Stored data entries
##########

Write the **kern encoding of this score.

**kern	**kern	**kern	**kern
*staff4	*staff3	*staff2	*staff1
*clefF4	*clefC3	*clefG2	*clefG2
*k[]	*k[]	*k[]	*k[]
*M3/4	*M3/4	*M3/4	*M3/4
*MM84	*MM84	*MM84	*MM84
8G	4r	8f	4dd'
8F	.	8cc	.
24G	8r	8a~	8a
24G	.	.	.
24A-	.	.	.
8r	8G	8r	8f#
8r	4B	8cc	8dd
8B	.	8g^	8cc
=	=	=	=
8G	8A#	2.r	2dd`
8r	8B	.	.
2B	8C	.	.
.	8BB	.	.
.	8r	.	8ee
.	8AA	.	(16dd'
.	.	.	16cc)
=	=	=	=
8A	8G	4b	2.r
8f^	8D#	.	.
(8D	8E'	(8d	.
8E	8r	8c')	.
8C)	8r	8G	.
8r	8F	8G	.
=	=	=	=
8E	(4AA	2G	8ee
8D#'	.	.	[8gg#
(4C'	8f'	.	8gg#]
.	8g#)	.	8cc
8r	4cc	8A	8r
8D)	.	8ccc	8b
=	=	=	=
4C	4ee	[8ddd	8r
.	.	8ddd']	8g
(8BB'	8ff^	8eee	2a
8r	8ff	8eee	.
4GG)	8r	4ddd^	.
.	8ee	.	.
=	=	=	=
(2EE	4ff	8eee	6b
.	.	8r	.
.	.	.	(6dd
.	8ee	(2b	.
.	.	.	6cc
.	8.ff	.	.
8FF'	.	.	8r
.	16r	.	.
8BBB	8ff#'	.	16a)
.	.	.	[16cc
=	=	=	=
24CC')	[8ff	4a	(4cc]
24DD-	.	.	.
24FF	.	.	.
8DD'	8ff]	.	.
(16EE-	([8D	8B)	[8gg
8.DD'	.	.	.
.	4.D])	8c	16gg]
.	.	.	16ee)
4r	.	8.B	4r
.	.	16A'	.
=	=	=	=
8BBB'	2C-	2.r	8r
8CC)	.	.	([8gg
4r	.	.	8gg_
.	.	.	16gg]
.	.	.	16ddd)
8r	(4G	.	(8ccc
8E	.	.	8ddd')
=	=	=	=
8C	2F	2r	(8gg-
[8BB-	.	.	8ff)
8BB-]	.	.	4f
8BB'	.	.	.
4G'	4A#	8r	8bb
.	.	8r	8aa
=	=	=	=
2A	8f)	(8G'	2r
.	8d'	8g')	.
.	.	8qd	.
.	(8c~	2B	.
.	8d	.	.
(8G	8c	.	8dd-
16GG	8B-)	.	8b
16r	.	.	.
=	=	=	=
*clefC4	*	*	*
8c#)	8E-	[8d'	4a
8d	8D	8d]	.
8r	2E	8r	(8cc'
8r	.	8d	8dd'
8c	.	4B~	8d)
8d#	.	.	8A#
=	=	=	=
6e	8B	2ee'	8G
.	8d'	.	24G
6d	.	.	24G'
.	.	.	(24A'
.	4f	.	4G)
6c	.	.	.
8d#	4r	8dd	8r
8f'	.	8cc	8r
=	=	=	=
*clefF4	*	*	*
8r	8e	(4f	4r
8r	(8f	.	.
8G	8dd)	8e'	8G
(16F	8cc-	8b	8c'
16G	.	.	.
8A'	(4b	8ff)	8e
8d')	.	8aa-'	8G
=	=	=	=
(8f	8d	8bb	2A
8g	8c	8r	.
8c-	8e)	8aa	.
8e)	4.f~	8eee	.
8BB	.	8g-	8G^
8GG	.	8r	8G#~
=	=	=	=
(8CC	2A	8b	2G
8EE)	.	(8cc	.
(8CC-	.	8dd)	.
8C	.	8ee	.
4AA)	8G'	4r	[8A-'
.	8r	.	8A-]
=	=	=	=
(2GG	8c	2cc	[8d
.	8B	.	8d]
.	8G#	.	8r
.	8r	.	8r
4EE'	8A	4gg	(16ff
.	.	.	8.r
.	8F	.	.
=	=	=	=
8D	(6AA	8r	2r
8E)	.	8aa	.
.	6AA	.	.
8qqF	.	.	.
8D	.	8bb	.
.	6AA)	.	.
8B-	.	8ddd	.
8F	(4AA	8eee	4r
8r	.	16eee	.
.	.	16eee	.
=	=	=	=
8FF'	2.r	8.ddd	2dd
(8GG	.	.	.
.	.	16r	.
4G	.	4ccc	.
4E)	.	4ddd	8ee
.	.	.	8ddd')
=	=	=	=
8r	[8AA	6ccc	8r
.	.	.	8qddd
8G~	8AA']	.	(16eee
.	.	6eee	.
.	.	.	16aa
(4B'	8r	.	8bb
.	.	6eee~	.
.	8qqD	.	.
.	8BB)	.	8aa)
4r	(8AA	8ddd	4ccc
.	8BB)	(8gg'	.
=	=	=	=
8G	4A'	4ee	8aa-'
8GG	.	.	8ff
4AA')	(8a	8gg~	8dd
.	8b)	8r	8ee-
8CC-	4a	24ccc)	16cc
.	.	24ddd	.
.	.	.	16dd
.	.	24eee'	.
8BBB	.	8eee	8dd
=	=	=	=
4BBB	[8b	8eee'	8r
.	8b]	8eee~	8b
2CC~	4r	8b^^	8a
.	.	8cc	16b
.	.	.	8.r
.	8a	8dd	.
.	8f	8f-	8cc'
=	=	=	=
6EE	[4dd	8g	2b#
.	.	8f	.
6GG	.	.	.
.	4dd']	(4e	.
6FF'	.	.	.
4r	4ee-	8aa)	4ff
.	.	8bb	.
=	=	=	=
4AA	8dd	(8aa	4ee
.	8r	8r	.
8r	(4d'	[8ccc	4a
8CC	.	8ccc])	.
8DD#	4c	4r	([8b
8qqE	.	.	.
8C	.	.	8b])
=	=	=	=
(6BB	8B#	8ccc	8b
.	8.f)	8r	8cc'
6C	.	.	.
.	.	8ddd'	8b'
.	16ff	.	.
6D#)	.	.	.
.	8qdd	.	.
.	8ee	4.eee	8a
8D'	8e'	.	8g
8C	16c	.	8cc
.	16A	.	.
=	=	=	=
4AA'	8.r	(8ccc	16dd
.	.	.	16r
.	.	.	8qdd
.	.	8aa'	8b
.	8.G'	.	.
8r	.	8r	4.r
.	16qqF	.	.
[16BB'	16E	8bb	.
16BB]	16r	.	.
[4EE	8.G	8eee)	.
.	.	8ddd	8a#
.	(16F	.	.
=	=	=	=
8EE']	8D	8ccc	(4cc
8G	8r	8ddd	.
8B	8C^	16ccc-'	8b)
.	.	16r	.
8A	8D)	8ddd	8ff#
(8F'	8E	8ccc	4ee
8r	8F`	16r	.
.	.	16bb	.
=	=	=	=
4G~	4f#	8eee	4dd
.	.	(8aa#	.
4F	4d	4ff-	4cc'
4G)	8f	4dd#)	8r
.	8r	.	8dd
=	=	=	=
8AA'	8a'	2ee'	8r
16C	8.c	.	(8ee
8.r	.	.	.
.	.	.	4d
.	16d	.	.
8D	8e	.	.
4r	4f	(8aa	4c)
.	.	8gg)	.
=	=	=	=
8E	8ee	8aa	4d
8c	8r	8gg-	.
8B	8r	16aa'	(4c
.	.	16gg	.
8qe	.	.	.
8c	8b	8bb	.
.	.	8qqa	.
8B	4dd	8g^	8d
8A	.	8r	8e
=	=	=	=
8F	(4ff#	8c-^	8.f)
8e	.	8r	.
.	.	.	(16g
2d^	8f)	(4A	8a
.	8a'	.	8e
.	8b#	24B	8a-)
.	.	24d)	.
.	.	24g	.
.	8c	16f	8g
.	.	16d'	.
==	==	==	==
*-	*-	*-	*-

##########

- BRIEF
Extract every line of the records above that contains the string "kern".

- IN RESPONSE
Write the **kern encoding of this score.
**kern	**kern	**kern	**kern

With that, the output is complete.